Task goal
Retype the data that follows line by line, exactly, and leave its pictures out.

Material for this task
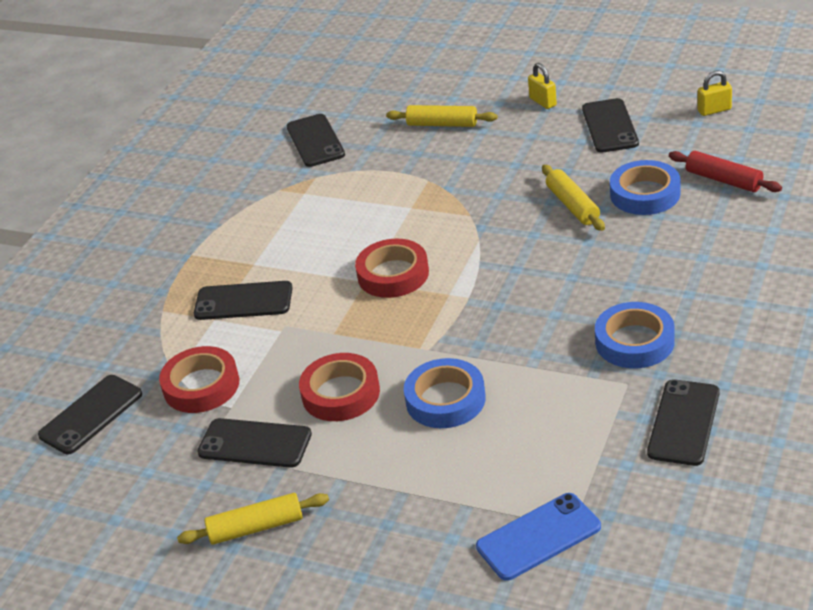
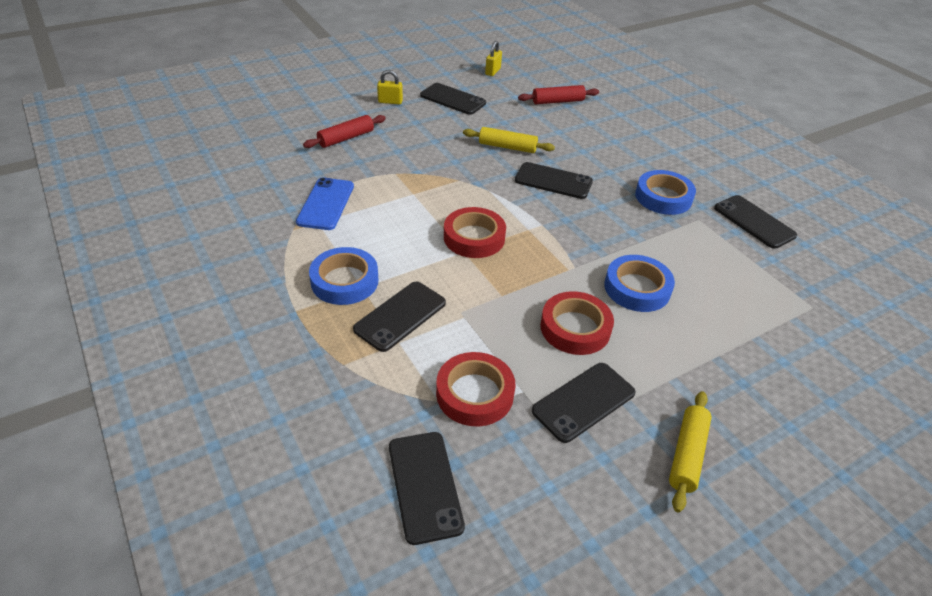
camera: 60 degrees left, 5 degrees up
black phone [287,114,345,167] -> black phone moved to [515,162,593,199]
yellow rolling pin [386,105,498,127] -> red rolling pin [303,115,386,148]
blue phone [476,493,601,581] -> blue phone moved to [296,177,354,230]
blue tape [610,160,681,215] -> blue tape moved to [309,247,378,305]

The completed task
camera: 60 degrees left, 5 degrees up
black phone [287,114,345,167] -> black phone moved to [515,162,593,199]
yellow rolling pin [386,105,498,127] -> red rolling pin [303,115,386,148]
blue phone [476,493,601,581] -> blue phone moved to [296,177,354,230]
blue tape [610,160,681,215] -> blue tape moved to [309,247,378,305]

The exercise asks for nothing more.